### Exercise objective:
What you give back should be only the lines from the one holding "none -> lime brick D1:D2 level 2" through the final line of the records, each reproduced exactly.

### Object correspondence data:
-----
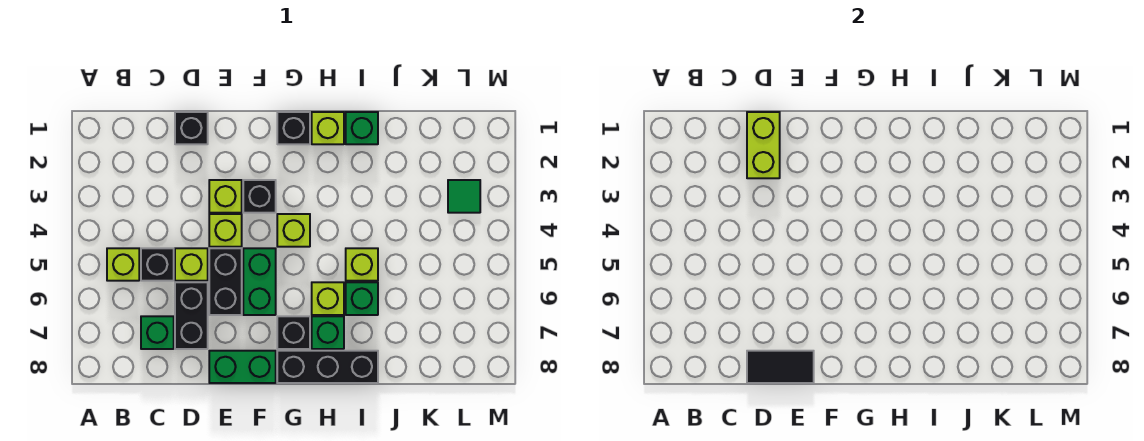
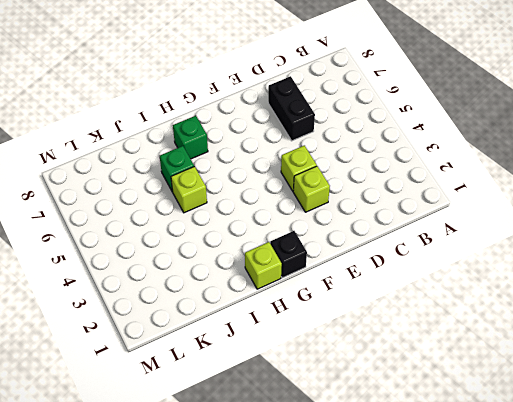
none -> lime brick B5 level 1
none -> black brick C5 level 1
none -> green brick C7 level 1

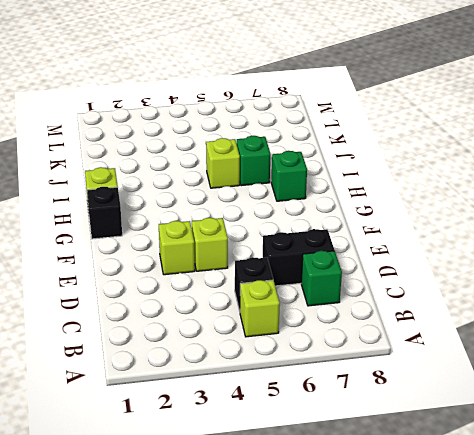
none -> black brick D1 level 1
none -> lime brick D5 level 1
none -> black brick E5:E6 level 1

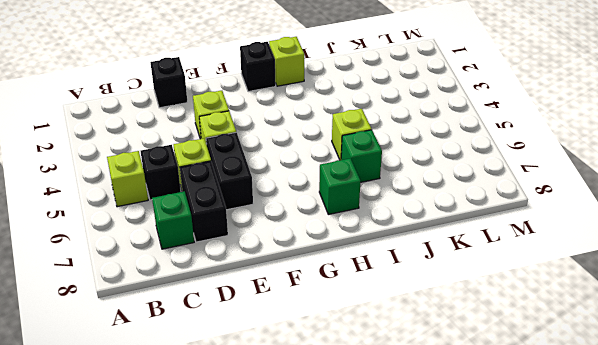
none -> green brick E8:F8 level 1
none -> black brick F3 level 1
none -> green brick F5:F6 level 1

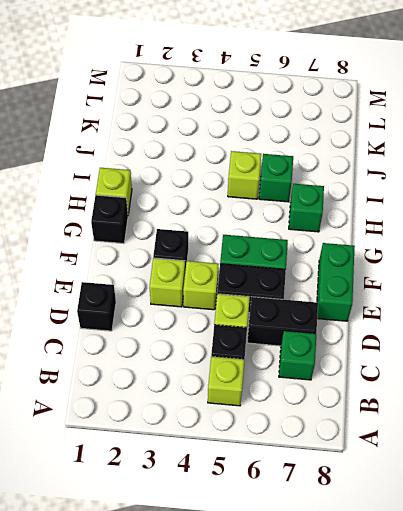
none -> lime brick G4 level 1
none -> black brick G7 level 1
none -> black brick G8:I8 level 1

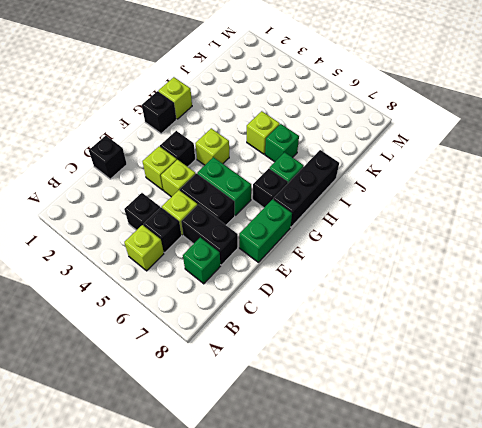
black brick C4 level 1 -> none
none -> lime brick H6 level 1
none -> green brick I1 level 1
none -> green tile L3 level 1

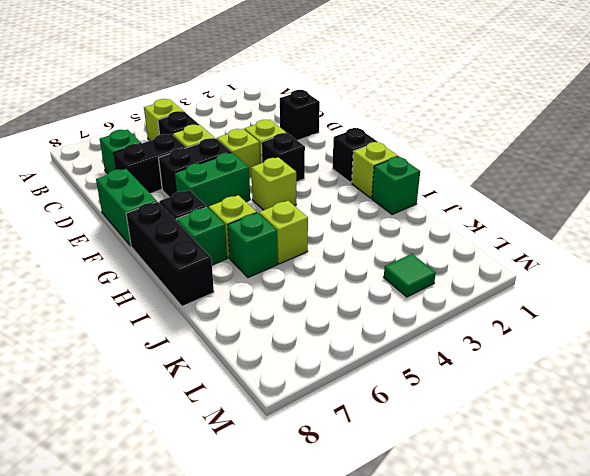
none -> lime brick D1:D2 level 2
none -> black tile D8:E8 level 2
-----
### Solution:
none -> lime brick D1:D2 level 2
none -> black tile D8:E8 level 2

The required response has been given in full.